== GOAL ==
Report every line in the entries below that contains the string "Horn", copying each such line in full.

======== RECORDS FOR THIS EXERCISE ========

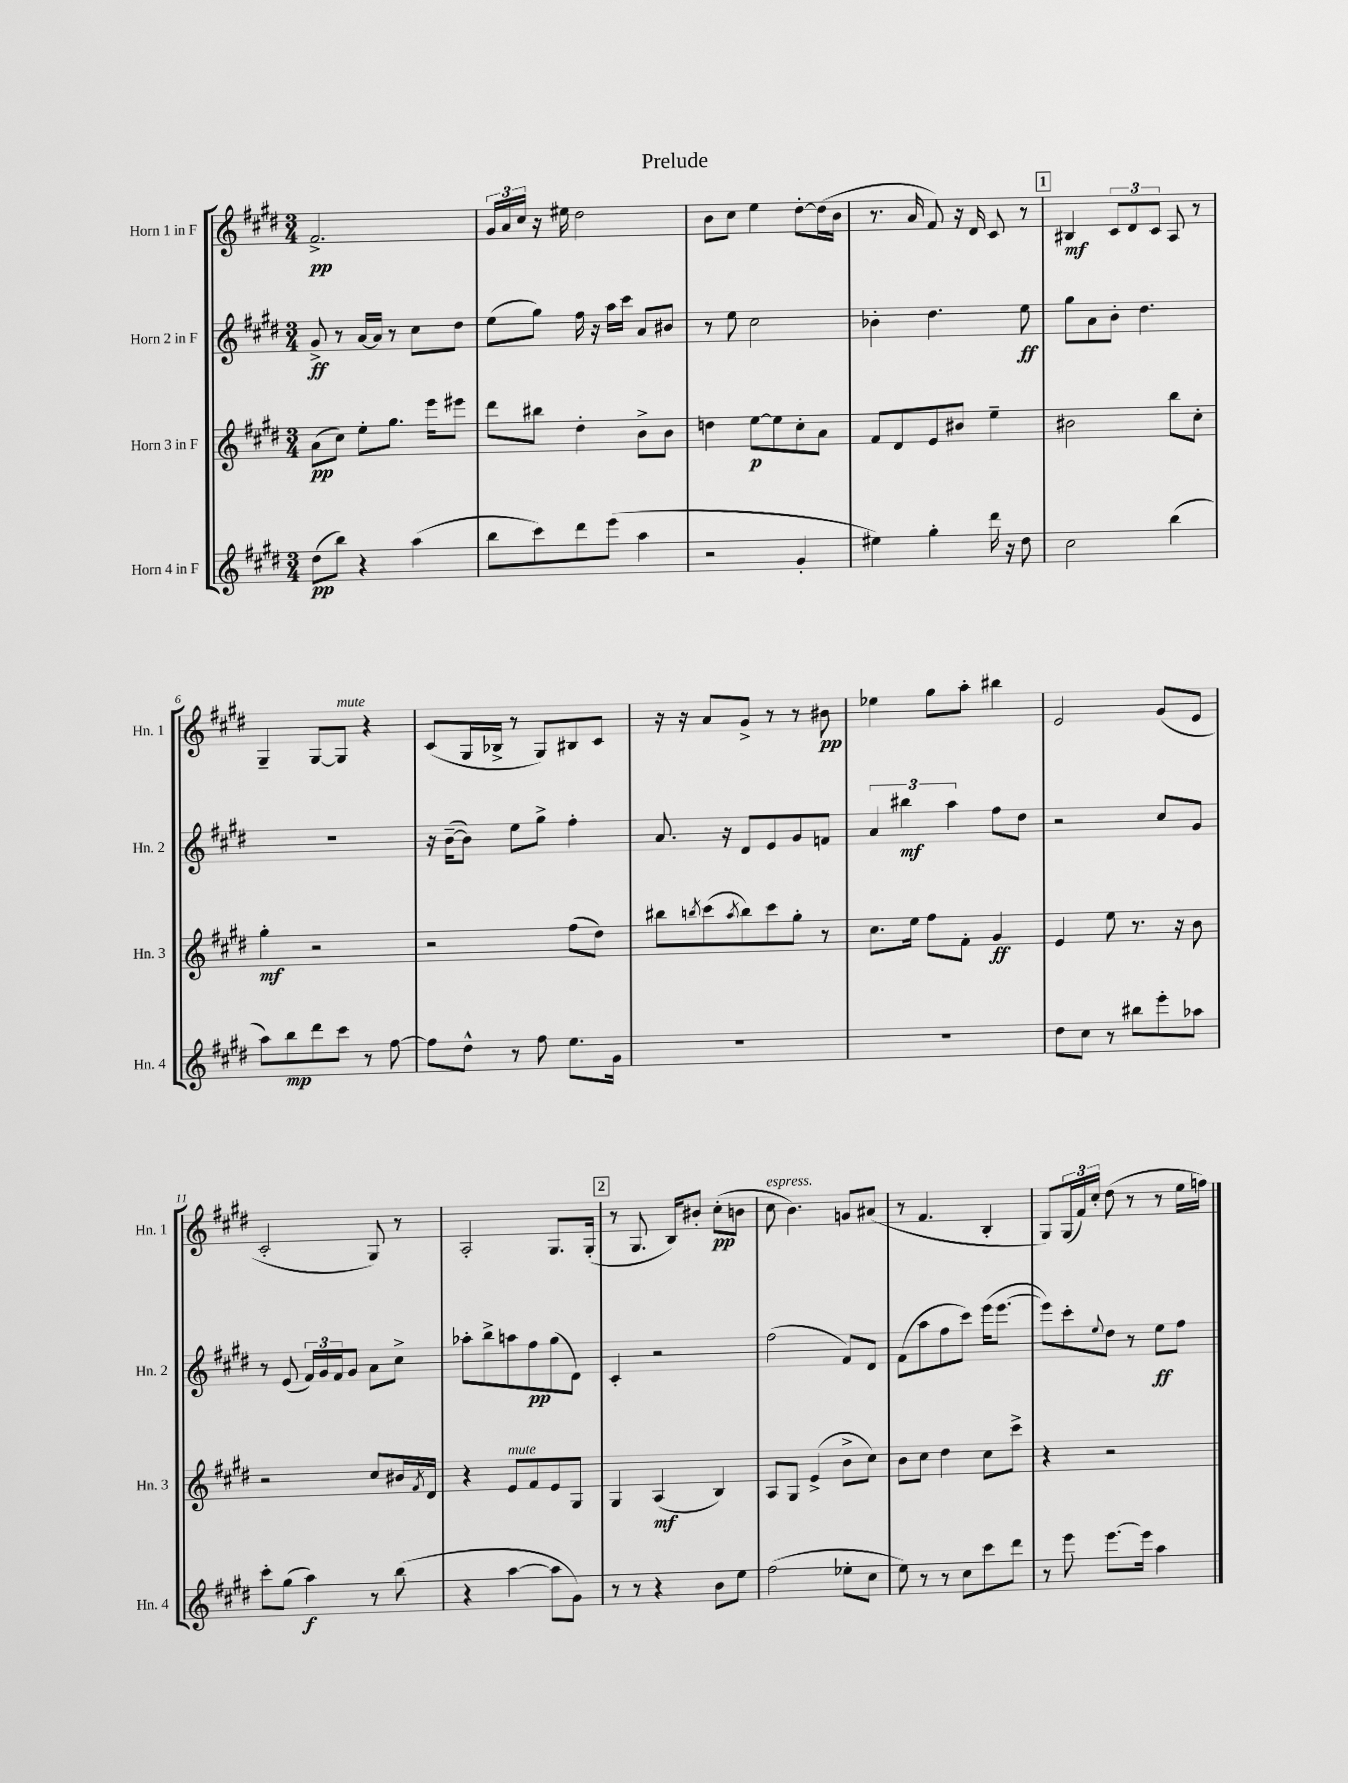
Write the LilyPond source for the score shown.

\header { title = "Prelude" }
<<
\new StaffGroup <<
\new Staff = "s0" \with { instrumentName = "Horn 1 in F" shortInstrumentName = "Hn. 1" } {
    \clef treble \key e \major \numericTimeSignature \time 3/4
    fis'2.->\pp |
    \tuplet 3/2 { gis'16 a'16 cis''16 } r16 eis''16 dis''2 |
    b'8 cis''8 e''4 dis''8~-. dis''16( b'16 |
    r8. a'16 fis'8) r16 dis'16 cis'8 r8 |
    \mark \markup { \box "1" } bis4\mf \tuplet 3/2 { cis'8 dis'8 cis'8 } a8 r8 |
    gis4-- gis8~ gis8^\markup { \italic "mute" } r4 |
    cis'8( gis16 bes16-> r8 gis8) bis8 cis'8 |
    r16 r16 a'8 gis'8-> r8 r8 bis'8\pp |
    ees''4 gis''8 a''8-. bis''4 |
    e'2 gis'8( e'8 |
    cis'2-. gis8) r8 |
    a2-. gis8. gis16-.( |
    \mark \markup { \box "2" } r8 gis8. b16) bis'8-. cis''8-.\pp( b'8 |
    cis''8^\markup { \italic "espress." } b'4.) g'8 ais'8( |
    r8 fis'4. b4-. |
    gis8) \tuplet 3/2 { gis16( fis'16) cis''16-. } dis''8( r8 r8 e''16 f''16) \bar "|." |
}
\new Staff = "s1" \with { instrumentName = "Horn 2 in F" shortInstrumentName = "Hn. 2" } {
    \clef treble \key e \major \numericTimeSignature \time 3/4
    gis'8->\ff r8 a'16~ a'16 r8 cis''8 dis''8 |
    e''8( gis''8) fis''16 r16 a''16 cis'''16 a'8 bis'8 |
    r8 e''8 cis''2 |
    bes'4-. dis''4. e''8\ff |
    \mark \markup { \box "1" } gis''8 a'8 b'8-. dis''4. |
    R2. |
    r16 b'16~--( b'8) e''8 gis''8-> fis''4-. |
    a'8. r16 dis'8 e'8 gis'8 f'8 |
    \tuplet 3/2 { a'4 bis''4\mf a''4 } fis''8 dis''8 |
    r2 cis''8 gis'8 |
    r8 e'8( \tuplet 3/2 { fis'16) gis'16 fis'16 } gis'8 a'8 cis''8-> |
    aes''8-. b''8-> a''8 fis''8\pp gis''8( dis'8) |
    \mark \markup { \box "2" } cis'4-. r2 |
    fis''2( fis'8) dis'8 |
    fis'8( a''8 fis''8 cis'''8) e'''16( e'''8.~ |
    e'''8) cis'''8-. \appoggiatura { e''8 } dis''8 r8 e''8\ff fis''8 \bar "|." |
}
\new Staff = "s2" \with { instrumentName = "Horn 3 in F" shortInstrumentName = "Hn. 3" } {
    \clef treble \key e \major \numericTimeSignature \time 3/4
    a'8\pp( cis''8) e''8-. gis''8. e'''16 eis'''8 |
    dis'''8 bis''8 dis''4-. b'8-> b'8 |
    d''4 e''8~\p e''8 cis''8-. a'8 |
    fis'8 dis'8 e'8 bis'8 e''4-- |
    \mark \markup { \box "1" } bis'2 b''8 cis''8-. |
    gis''4-.\mf r2 |
    r2 fis''8( dis''8) |
    bis''8 \acciaccatura { b''8 } cis'''8( \acciaccatura { a''8 } b''8) cis'''8 gis''8-. r8 |
    cis''8. e''16 fis''8 fis'8-. gis'4\ff |
    e'4 e''8 r8. r16 b'8 |
    r2 cis''8 bis'16 \acciaccatura { fis'8 } dis'16 |
    r4 e'8^\markup { \italic "mute" } fis'8 e'8 gis8 |
    \mark \markup { \box "2" } gis4 a4\mf( b4) |
    a8 gis8 e'4->( b'8-> cis''8) |
    b'8 cis''8 dis''4 cis''8 cis'''8-> |
    r4 r2 \bar "|." |
}
\new Staff = "s3" \with { instrumentName = "Horn 4 in F" shortInstrumentName = "Hn. 4" } {
    \clef treble \key e \major \numericTimeSignature \time 3/4
    dis''8\pp( b''8) r4 a''4( |
    b''8 cis'''8) dis'''8 e'''8( a''4 |
    r2 gis'4-. |
    eis''4) gis''4-. dis'''16 r16 dis''8 |
    \mark \markup { \box "1" } cis''2 b''4( |
    a''8) b''8\mp dis'''8 cis'''8 r8 fis''8~ |
    fis''8 dis''8-^ r8 fis''8 e''8. gis'16 |
    R2. |
    R2. |
    dis''8 cis''8 r8 bis''8 e'''8-. aes''8 |
    cis'''8-. gis''8( a''4\f) r8 b''8( |
    r4 a''4~ a''8 gis'8) |
    \mark \markup { \box "2" } r8 r8 r4 b'8 e''8 |
    fis''2( ees''8-. cis''8 |
    e''8) r8 r8 cis''8 cis'''8 dis'''8 |
    r8 e'''8 e'''8.~ e'''16 a''4 \bar "|." |
}
>>
>>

========

== ANSWER BELOW ==
\new Staff = "s0" \with { instrumentName = "Horn 1 in F" shortInstrumentName = "Hn. 1" } {
\new Staff = "s1" \with { instrumentName = "Horn 2 in F" shortInstrumentName = "Hn. 2" } {
\new Staff = "s2" \with { instrumentName = "Horn 3 in F" shortInstrumentName = "Hn. 3" } {
\new Staff = "s3" \with { instrumentName = "Horn 4 in F" shortInstrumentName = "Hn. 4" } {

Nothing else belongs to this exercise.